Work instructions:
Repeat exactly the lines from the line containing "white headphones [414,380,493,441]" to the last line of the listing, including both.
══ Exercise material ══
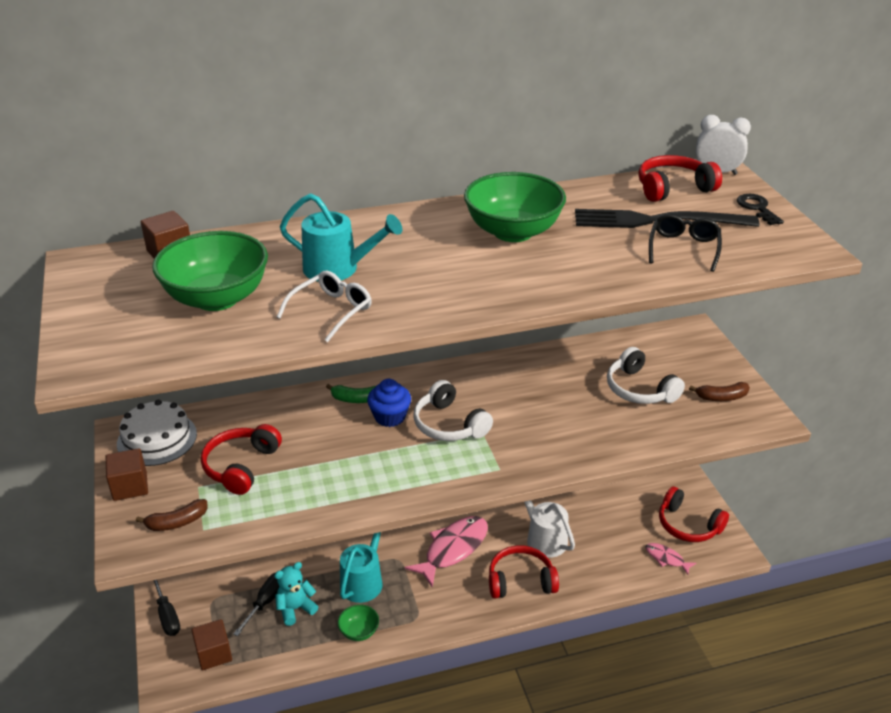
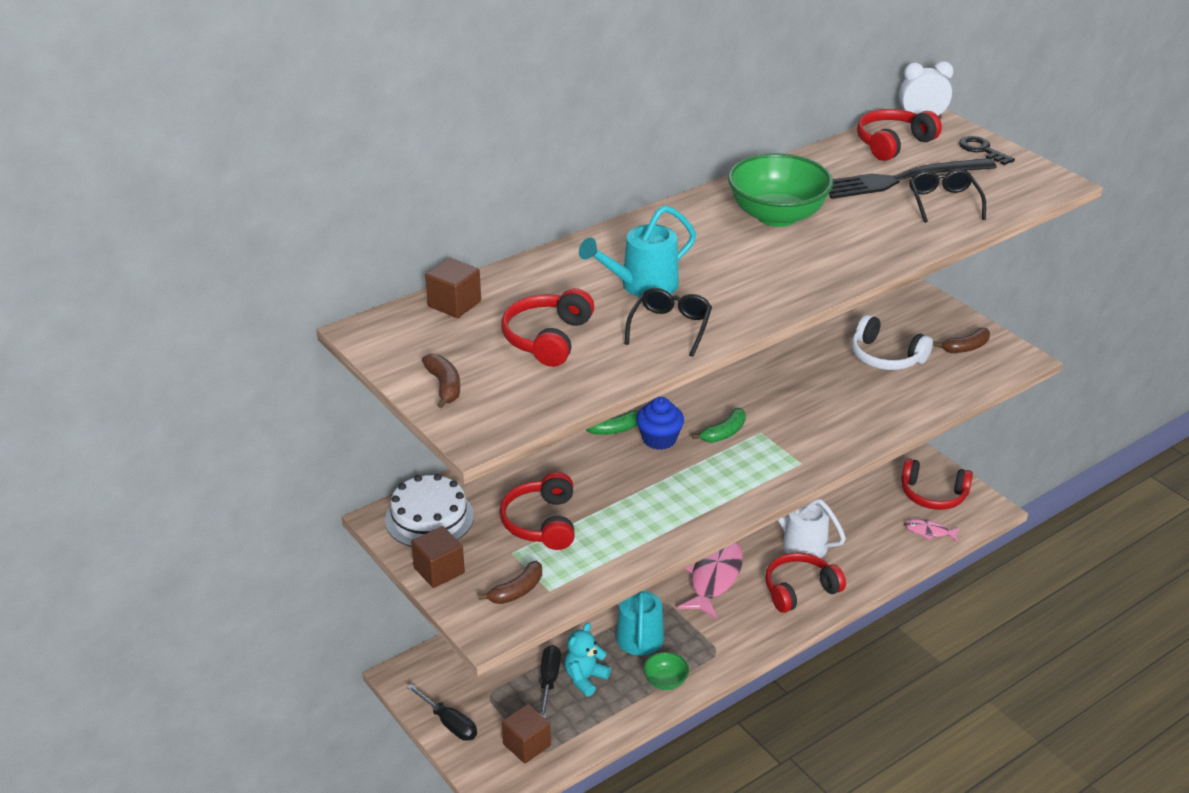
camera: 20 degrees left, 0 degrees up
green bowl [152,231,268,311] -> red headphones [501,288,594,367]
white glasses [277,271,372,342] -> black glasses [624,288,712,357]
turquoise watering can [280,193,402,282] -> turquoise watering can turned 150 degrees clockwise [579,205,696,297]
white headphones [414,380,493,441] -> green banana [692,408,746,443]
none -> brown banana [422,354,460,408]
═══
Response below:
white headphones [414,380,493,441] -> green banana [692,408,746,443]
none -> brown banana [422,354,460,408]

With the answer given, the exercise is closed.